Task statement: Go through the lines below. Copy those with "section".

__________________________________________________

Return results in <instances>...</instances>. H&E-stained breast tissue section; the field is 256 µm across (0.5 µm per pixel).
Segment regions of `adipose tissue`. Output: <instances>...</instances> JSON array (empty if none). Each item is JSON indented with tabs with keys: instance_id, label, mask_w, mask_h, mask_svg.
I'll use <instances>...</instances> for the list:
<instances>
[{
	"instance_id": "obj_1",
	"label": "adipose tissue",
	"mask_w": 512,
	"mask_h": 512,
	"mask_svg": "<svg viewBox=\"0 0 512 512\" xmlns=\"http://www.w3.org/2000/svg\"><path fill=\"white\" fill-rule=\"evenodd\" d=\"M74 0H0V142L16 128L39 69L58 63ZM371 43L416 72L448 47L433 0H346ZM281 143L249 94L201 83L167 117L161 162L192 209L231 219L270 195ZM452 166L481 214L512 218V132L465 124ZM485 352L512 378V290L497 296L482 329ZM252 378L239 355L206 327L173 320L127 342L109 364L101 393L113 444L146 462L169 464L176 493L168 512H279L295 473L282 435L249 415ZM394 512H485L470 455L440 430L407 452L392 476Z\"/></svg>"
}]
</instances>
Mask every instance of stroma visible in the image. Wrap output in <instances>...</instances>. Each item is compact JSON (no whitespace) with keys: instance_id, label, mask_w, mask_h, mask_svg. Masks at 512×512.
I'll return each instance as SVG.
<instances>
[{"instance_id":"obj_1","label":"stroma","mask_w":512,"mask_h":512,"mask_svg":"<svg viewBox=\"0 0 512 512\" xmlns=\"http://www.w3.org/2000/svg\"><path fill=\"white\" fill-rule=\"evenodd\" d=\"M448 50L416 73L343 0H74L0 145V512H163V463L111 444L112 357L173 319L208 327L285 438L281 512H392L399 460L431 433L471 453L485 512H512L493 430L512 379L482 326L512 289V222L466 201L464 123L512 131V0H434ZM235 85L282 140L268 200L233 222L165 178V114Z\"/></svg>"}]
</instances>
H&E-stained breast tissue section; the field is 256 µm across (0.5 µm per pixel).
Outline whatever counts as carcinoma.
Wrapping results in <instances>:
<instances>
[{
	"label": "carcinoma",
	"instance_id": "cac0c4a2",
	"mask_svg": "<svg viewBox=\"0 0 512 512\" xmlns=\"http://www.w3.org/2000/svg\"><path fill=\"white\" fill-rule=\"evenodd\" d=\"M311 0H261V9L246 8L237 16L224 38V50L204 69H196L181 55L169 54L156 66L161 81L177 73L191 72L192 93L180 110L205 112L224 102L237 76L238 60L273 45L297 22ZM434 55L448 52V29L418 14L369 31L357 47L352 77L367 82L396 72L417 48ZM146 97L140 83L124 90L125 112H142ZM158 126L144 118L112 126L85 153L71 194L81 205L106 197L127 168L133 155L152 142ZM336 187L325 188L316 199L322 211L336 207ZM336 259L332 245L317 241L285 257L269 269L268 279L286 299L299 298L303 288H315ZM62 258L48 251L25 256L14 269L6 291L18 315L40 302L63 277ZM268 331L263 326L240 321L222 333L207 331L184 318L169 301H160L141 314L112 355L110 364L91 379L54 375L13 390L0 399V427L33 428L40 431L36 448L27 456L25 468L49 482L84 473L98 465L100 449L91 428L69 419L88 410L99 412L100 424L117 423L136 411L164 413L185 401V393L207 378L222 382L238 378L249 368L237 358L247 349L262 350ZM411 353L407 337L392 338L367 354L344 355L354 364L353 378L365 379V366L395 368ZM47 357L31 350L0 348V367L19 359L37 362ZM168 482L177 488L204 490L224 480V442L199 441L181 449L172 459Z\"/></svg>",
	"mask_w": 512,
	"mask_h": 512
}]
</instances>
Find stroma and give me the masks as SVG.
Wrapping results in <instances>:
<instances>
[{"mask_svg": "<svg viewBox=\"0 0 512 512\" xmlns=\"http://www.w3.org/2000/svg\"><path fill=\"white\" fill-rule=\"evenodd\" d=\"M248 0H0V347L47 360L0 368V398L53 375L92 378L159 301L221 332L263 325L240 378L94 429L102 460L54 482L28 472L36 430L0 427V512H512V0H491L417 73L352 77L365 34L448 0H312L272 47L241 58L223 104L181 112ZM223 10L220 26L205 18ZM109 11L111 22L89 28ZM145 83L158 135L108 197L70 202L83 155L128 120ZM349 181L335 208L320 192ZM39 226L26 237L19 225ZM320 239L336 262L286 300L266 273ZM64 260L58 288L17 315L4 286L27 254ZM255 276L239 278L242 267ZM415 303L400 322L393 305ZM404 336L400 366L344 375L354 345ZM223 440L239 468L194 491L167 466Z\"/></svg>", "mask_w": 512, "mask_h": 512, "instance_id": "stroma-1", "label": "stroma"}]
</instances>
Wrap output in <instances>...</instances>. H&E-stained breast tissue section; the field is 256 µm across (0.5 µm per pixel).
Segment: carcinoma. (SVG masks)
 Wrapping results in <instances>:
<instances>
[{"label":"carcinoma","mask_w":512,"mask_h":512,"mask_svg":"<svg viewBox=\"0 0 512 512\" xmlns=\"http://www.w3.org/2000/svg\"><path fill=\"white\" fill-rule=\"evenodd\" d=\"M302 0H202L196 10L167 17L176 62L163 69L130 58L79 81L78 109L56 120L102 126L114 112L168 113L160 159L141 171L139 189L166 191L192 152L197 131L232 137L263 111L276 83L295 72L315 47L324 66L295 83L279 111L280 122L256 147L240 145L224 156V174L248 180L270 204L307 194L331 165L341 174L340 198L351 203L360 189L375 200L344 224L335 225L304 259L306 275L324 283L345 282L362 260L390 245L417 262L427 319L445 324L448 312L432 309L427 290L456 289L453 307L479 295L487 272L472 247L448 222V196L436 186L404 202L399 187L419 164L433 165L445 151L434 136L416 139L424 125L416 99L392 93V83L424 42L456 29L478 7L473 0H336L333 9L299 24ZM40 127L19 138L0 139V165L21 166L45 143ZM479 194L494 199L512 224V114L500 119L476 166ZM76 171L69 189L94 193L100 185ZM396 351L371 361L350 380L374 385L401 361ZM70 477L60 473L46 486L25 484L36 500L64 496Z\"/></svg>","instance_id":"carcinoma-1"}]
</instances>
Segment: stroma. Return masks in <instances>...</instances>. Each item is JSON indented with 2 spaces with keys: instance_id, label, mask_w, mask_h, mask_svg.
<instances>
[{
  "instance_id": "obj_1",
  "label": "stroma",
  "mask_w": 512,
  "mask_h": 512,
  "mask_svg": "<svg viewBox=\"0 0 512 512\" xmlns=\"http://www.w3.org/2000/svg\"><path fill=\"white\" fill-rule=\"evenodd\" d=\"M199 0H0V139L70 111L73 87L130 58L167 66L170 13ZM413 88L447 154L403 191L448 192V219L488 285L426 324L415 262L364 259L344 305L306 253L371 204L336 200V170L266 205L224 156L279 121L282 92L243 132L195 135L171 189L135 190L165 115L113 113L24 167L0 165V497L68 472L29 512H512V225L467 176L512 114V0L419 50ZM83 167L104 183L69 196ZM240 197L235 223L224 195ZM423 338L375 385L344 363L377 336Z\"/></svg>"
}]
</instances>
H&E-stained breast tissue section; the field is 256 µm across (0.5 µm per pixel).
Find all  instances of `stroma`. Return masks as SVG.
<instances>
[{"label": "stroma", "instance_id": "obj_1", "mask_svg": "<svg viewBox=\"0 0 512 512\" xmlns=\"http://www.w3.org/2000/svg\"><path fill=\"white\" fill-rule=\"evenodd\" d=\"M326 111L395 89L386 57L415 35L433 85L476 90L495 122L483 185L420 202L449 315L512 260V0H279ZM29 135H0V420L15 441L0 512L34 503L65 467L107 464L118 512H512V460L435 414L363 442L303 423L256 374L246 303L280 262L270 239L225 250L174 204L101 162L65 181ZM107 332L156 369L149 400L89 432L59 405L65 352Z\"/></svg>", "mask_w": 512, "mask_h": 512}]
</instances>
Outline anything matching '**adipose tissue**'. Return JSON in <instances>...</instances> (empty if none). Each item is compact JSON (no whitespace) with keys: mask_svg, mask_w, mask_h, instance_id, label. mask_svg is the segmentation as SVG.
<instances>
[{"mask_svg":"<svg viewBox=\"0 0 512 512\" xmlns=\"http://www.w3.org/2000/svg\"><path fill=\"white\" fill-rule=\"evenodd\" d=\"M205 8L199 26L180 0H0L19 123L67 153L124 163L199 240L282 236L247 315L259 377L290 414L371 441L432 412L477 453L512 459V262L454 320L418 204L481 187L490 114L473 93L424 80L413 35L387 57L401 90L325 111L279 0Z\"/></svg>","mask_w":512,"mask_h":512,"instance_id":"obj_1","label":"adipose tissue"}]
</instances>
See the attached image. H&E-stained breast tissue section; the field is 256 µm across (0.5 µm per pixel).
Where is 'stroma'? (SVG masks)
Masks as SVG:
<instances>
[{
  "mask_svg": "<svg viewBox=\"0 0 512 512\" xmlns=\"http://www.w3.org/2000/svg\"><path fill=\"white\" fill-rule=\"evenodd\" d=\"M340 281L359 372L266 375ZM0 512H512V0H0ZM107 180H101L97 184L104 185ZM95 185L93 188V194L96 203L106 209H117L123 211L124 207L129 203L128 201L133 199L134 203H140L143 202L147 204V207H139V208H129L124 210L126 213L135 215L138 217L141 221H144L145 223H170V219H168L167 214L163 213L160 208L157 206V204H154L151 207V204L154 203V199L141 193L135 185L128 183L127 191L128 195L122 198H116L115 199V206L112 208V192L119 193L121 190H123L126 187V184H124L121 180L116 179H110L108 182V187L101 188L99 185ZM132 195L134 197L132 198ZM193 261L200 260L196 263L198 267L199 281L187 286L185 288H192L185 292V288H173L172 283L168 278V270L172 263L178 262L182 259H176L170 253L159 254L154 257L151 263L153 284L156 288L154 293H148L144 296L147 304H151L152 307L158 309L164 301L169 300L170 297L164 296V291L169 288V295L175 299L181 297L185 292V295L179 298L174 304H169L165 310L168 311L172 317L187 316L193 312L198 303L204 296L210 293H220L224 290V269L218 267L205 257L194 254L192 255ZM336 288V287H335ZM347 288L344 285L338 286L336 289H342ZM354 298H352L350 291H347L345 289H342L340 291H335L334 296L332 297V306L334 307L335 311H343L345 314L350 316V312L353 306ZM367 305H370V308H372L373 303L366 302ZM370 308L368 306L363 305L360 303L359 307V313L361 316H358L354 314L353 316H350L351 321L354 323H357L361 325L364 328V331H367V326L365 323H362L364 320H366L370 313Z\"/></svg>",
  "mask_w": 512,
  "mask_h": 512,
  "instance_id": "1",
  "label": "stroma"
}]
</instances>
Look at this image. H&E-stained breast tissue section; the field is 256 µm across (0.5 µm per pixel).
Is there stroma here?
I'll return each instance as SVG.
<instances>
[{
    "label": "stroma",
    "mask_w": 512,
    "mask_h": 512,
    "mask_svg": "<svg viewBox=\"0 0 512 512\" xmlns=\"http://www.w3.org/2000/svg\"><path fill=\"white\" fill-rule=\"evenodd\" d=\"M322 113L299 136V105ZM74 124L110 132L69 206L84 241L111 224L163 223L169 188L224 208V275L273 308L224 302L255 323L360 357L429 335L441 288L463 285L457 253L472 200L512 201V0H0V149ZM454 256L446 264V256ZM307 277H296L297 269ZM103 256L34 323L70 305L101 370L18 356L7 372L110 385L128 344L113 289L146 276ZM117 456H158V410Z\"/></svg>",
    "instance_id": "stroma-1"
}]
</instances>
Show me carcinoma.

__________________________________________________

Answer to this task:
Return results in <instances>...</instances>. H&E-stained breast tissue section; the field is 256 µm across (0.5 µm per pixel).
H&E-stained breast tissue section; the field is 256 µm across (0.5 µm per pixel).
Wrap output in <instances>...</instances>. H&E-stained breast tissue section; the field is 256 µm across (0.5 µm per pixel).
H&E-stained breast tissue section; the field is 256 µm across (0.5 µm per pixel).
See the attached image. H&E-stained breast tissue section; the field is 256 µm across (0.5 µm per pixel).
Look at this image. H&E-stained breast tissue section; the field is 256 µm across (0.5 µm per pixel).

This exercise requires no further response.